◆ **Goal**:
Rewrite the records as a Markdown table with the columns Row and Line, putting each row's number under Row and the line itself under Line, and leaving out blank lines.

[START OF Supplied material]

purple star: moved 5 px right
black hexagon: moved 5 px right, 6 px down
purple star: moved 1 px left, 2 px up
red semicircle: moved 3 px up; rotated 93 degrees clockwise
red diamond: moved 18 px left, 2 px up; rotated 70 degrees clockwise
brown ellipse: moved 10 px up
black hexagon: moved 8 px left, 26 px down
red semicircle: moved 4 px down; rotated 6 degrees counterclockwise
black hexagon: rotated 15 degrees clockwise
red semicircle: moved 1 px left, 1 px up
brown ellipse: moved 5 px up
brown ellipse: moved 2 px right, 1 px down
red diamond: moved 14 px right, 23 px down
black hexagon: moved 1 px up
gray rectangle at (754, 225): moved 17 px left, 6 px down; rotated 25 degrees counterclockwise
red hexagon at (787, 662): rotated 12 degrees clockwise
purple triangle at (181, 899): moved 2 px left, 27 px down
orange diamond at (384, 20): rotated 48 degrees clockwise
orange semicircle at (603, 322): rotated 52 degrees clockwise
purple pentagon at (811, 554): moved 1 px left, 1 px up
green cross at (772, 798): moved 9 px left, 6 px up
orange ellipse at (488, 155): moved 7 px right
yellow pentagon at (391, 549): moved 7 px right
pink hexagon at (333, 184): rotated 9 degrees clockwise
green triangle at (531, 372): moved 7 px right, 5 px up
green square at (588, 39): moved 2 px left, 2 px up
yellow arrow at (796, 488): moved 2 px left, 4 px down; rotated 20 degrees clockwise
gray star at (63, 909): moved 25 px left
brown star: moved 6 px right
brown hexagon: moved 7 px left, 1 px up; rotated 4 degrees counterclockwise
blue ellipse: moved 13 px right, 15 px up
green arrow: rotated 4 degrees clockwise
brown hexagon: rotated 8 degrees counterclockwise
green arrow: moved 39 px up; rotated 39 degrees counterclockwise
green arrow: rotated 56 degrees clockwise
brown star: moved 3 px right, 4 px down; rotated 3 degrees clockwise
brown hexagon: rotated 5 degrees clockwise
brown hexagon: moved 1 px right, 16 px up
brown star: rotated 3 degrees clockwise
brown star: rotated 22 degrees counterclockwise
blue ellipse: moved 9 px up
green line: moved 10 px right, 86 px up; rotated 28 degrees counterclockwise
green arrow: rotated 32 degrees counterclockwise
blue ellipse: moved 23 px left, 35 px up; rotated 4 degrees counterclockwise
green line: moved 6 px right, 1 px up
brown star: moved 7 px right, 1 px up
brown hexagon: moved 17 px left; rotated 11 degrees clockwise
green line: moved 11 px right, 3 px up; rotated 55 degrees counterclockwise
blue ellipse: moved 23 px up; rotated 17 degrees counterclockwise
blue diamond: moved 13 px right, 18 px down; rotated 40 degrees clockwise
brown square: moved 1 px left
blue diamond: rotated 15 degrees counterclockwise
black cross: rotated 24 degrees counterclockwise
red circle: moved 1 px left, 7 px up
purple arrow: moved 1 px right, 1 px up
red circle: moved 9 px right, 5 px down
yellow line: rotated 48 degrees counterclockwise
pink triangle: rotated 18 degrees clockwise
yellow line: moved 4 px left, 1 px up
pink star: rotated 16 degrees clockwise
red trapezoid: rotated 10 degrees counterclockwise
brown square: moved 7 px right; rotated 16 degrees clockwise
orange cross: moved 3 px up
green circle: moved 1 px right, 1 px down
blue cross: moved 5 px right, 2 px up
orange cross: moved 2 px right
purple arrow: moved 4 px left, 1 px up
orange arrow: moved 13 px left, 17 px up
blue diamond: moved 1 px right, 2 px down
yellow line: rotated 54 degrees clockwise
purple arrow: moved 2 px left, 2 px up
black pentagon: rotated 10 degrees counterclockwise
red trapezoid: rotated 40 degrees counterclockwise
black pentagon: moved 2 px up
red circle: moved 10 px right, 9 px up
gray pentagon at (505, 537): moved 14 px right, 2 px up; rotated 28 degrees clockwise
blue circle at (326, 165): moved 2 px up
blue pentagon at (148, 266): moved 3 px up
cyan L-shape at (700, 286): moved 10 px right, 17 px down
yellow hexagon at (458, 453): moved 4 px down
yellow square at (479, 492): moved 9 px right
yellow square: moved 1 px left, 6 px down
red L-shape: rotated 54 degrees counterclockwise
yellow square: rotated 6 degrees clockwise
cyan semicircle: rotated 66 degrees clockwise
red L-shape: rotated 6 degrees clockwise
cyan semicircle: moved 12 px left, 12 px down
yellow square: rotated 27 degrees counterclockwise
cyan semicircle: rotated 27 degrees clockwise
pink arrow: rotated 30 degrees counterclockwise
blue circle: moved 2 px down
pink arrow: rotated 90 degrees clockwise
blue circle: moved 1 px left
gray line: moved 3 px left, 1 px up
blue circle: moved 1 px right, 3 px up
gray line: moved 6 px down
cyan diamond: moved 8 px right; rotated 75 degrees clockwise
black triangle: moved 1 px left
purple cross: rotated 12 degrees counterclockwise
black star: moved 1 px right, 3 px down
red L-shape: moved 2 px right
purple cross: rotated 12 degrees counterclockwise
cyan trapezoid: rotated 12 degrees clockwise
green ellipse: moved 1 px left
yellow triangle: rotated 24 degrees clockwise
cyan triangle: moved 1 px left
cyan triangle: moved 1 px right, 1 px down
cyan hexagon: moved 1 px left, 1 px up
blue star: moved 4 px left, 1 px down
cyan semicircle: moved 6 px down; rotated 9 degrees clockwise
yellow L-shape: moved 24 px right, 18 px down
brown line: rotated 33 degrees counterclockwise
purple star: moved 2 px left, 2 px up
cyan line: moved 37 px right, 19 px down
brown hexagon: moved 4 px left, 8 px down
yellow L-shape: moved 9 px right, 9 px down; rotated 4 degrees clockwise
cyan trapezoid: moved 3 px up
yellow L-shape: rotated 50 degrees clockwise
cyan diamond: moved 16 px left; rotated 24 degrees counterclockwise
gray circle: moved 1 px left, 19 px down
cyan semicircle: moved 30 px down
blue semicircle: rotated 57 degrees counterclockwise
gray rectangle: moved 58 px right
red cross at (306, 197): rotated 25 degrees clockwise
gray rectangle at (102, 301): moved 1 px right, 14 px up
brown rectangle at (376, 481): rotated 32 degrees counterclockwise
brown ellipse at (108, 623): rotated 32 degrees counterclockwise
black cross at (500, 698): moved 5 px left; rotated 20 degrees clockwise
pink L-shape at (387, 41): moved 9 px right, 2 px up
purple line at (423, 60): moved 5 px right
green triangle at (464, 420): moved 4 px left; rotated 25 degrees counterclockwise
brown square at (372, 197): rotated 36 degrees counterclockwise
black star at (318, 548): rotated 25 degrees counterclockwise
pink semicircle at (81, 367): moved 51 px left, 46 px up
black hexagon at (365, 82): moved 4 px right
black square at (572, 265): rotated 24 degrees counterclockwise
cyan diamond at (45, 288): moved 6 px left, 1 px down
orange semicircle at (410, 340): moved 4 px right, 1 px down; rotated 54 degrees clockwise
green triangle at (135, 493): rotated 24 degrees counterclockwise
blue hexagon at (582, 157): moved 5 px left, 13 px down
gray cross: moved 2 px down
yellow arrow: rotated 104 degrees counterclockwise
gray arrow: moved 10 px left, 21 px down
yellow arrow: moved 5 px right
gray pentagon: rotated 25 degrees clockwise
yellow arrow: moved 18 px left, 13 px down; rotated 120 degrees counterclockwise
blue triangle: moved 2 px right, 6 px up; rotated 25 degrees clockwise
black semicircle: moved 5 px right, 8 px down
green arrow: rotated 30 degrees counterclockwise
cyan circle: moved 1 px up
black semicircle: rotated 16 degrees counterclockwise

[END OF Supplied material]

◆ **Solution below**:
| Row | Line |
|---|---|
| 1 | purple star: moved 5 px right |
| 2 | black hexagon: moved 5 px right, 6 px down |
| 3 | purple star: moved 1 px left, 2 px up |
| 4 | red semicircle: moved 3 px up; rotated 93 degrees clockwise |
| 5 | red diamond: moved 18 px left, 2 px up; rotated 70 degrees clockwise |
| 6 | brown ellipse: moved 10 px up |
| 7 | black hexagon: moved 8 px left, 26 px down |
| 8 | red semicircle: moved 4 px down; rotated 6 degrees counterclockwise |
| 9 | black hexagon: rotated 15 degrees clockwise |
| 10 | red semicircle: moved 1 px left, 1 px up |
| 11 | brown ellipse: moved 5 px up |
| 12 | brown ellipse: moved 2 px right, 1 px down |
| 13 | red diamond: moved 14 px right, 23 px down |
| 14 | black hexagon: moved 1 px up |
| 15 | gray rectangle at (754, 225): moved 17 px left, 6 px down; rotated 25 degrees counterclockwise |
| 16 | red hexagon at (787, 662): rotated 12 degrees clockwise |
| 17 | purple triangle at (181, 899): moved 2 px left, 27 px down |
| 18 | orange diamond at (384, 20): rotated 48 degrees clockwise |
| 19 | orange semicircle at (603, 322): rotated 52 degrees clockwise |
| 20 | purple pentagon at (811, 554): moved 1 px left, 1 px up |
| 21 | green cross at (772, 798): moved 9 px left, 6 px up |
| 22 | orange ellipse at (488, 155): moved 7 px right |
| 23 | yellow pentagon at (391, 549): moved 7 px right |
| 24 | pink hexagon at (333, 184): rotated 9 degrees clockwise |
| 25 | green triangle at (531, 372): moved 7 px right, 5 px up |
| 26 | green square at (588, 39): moved 2 px left, 2 px up |
| 27 | yellow arrow at (796, 488): moved 2 px left, 4 px down; rotated 20 degrees clockwise |
| 28 | gray star at (63, 909): moved 25 px left |
| 29 | brown star: moved 6 px right |
| 30 | brown hexagon: moved 7 px left, 1 px up; rotated 4 degrees counterclockwise |
| 31 | blue ellipse: moved 13 px right, 15 px up |
| 32 | green arrow: rotated 4 degrees clockwise |
| 33 | brown hexagon: rotated 8 degrees counterclockwise |
| 34 | green arrow: moved 39 px up; rotated 39 degrees counterclockwise |
| 35 | green arrow: rotated 56 degrees clockwise |
| 36 | brown star: moved 3 px right, 4 px down; rotated 3 degrees clockwise |
| 37 | brown hexagon: rotated 5 degrees clockwise |
| 38 | brown hexagon: moved 1 px right, 16 px up |
| 39 | brown star: rotated 3 degrees clockwise |
| 40 | brown star: rotated 22 degrees counterclockwise |
| 41 | blue ellipse: moved 9 px up |
| 42 | green line: moved 10 px right, 86 px up; rotated 28 degrees counterclockwise |
| 43 | green arrow: rotated 32 degrees counterclockwise |
| 44 | blue ellipse: moved 23 px left, 35 px up; rotated 4 degrees counterclockwise |
| 45 | green line: moved 6 px right, 1 px up |
| 46 | brown star: moved 7 px right, 1 px up |
| 47 | brown hexagon: moved 17 px left; rotated 11 degrees clockwise |
| 48 | green line: moved 11 px right, 3 px up; rotated 55 degrees counterclockwise |
| 49 | blue ellipse: moved 23 px up; rotated 17 degrees counterclockwise |
| 50 | blue diamond: moved 13 px right, 18 px down; rotated 40 degrees clockwise |
| 51 | brown square: moved 1 px left |
| 52 | blue diamond: rotated 15 degrees counterclockwise |
| 53 | black cross: rotated 24 degrees counterclockwise |
| 54 | red circle: moved 1 px left, 7 px up |
| 55 | purple arrow: moved 1 px right, 1 px up |
| 56 | red circle: moved 9 px right, 5 px down |
| 57 | yellow line: rotated 48 degrees counterclockwise |
| 58 | pink triangle: rotated 18 degrees clockwise |
| 59 | yellow line: moved 4 px left, 1 px up |
| 60 | pink star: rotated 16 degrees clockwise |
| 61 | red trapezoid: rotated 10 degrees counterclockwise |
| 62 | brown square: moved 7 px right; rotated 16 degrees clockwise |
| 63 | orange cross: moved 3 px up |
| 64 | green circle: moved 1 px right, 1 px down |
| 65 | blue cross: moved 5 px right, 2 px up |
| 66 | orange cross: moved 2 px right |
| 67 | purple arrow: moved 4 px left, 1 px up |
| 68 | orange arrow: moved 13 px left, 17 px up |
| 69 | blue diamond: moved 1 px right, 2 px down |
| 70 | yellow line: rotated 54 degrees clockwise |
| 71 | purple arrow: moved 2 px left, 2 px up |
| 72 | black pentagon: rotated 10 degrees counterclockwise |
| 73 | red trapezoid: rotated 40 degrees counterclockwise |
| 74 | black pentagon: moved 2 px up |
| 75 | red circle: moved 10 px right, 9 px up |
| 76 | gray pentagon at (505, 537): moved 14 px right, 2 px up; rotated 28 degrees clockwise |
| 77 | blue circle at (326, 165): moved 2 px up |
| 78 | blue pentagon at (148, 266): moved 3 px up |
| 79 | cyan L-shape at (700, 286): moved 10 px right, 17 px down |
| 80 | yellow hexagon at (458, 453): moved 4 px down |
| 81 | yellow square at (479, 492): moved 9 px right |
| 82 | yellow square: moved 1 px left, 6 px down |
| 83 | red L-shape: rotated 54 degrees counterclockwise |
| 84 | yellow square: rotated 6 degrees clockwise |
| 85 | cyan semicircle: rotated 66 degrees clockwise |
| 86 | red L-shape: rotated 6 degrees clockwise |
| 87 | cyan semicircle: moved 12 px left, 12 px down |
| 88 | yellow square: rotated 27 degrees counterclockwise |
| 89 | cyan semicircle: rotated 27 degrees clockwise |
| 90 | pink arrow: rotated 30 degrees counterclockwise |
| 91 | blue circle: moved 2 px down |
| 92 | pink arrow: rotated 90 degrees clockwise |
| 93 | blue circle: moved 1 px left |
| 94 | gray line: moved 3 px left, 1 px up |
| 95 | blue circle: moved 1 px right, 3 px up |
| 96 | gray line: moved 6 px down |
| 97 | cyan diamond: moved 8 px right; rotated 75 degrees clockwise |
| 98 | black triangle: moved 1 px left |
| 99 | purple cross: rotated 12 degrees counterclockwise |
| 100 | black star: moved 1 px right, 3 px down |
| 101 | red L-shape: moved 2 px right |
| 102 | purple cross: rotated 12 degrees counterclockwise |
| 103 | cyan trapezoid: rotated 12 degrees clockwise |
| 104 | green ellipse: moved 1 px left |
| 105 | yellow triangle: rotated 24 degrees clockwise |
| 106 | cyan triangle: moved 1 px left |
| 107 | cyan triangle: moved 1 px right, 1 px down |
| 108 | cyan hexagon: moved 1 px left, 1 px up |
| 109 | blue star: moved 4 px left, 1 px down |
| 110 | cyan semicircle: moved 6 px down; rotated 9 degrees clockwise |
| 111 | yellow L-shape: moved 24 px right, 18 px down |
| 112 | brown line: rotated 33 degrees counterclockwise |
| 113 | purple star: moved 2 px left, 2 px up |
| 114 | cyan line: moved 37 px right, 19 px down |
| 115 | brown hexagon: moved 4 px left, 8 px down |
| 116 | yellow L-shape: moved 9 px right, 9 px down; rotated 4 degrees clockwise |
| 117 | cyan trapezoid: moved 3 px up |
| 118 | yellow L-shape: rotated 50 degrees clockwise |
| 119 | cyan diamond: moved 16 px left; rotated 24 degrees counterclockwise |
| 120 | gray circle: moved 1 px left, 19 px down |
| 121 | cyan semicircle: moved 30 px down |
| 122 | blue semicircle: rotated 57 degrees counterclockwise |
| 123 | gray rectangle: moved 58 px right |
| 124 | red cross at (306, 197): rotated 25 degrees clockwise |
| 125 | gray rectangle at (102, 301): moved 1 px right, 14 px up |
| 126 | brown rectangle at (376, 481): rotated 32 degrees counterclockwise |
| 127 | brown ellipse at (108, 623): rotated 32 degrees counterclockwise |
| 128 | black cross at (500, 698): moved 5 px left; rotated 20 degrees clockwise |
| 129 | pink L-shape at (387, 41): moved 9 px right, 2 px up |
| 130 | purple line at (423, 60): moved 5 px right |
| 131 | green triangle at (464, 420): moved 4 px left; rotated 25 degrees counterclockwise |
| 132 | brown square at (372, 197): rotated 36 degrees counterclockwise |
| 133 | black star at (318, 548): rotated 25 degrees counterclockwise |
| 134 | pink semicircle at (81, 367): moved 51 px left, 46 px up |
| 135 | black hexagon at (365, 82): moved 4 px right |
| 136 | black square at (572, 265): rotated 24 degrees counterclockwise |
| 137 | cyan diamond at (45, 288): moved 6 px left, 1 px down |
| 138 | orange semicircle at (410, 340): moved 4 px right, 1 px down; rotated 54 degrees clockwise |
| 139 | green triangle at (135, 493): rotated 24 degrees counterclockwise |
| 140 | blue hexagon at (582, 157): moved 5 px left, 13 px down |
| 141 | gray cross: moved 2 px down |
| 142 | yellow arrow: rotated 104 degrees counterclockwise |
| 143 | gray arrow: moved 10 px left, 21 px down |
| 144 | yellow arrow: moved 5 px right |
| 145 | gray pentagon: rotated 25 degrees clockwise |
| 146 | yellow arrow: moved 18 px left, 13 px down; rotated 120 degrees counterclockwise |
| 147 | blue triangle: moved 2 px right, 6 px up; rotated 25 degrees clockwise |
| 148 | black semicircle: moved 5 px right, 8 px down |
| 149 | green arrow: rotated 30 degrees counterclockwise |
| 150 | cyan circle: moved 1 px up |
| 151 | black semicircle: rotated 16 degrees counterclockwise |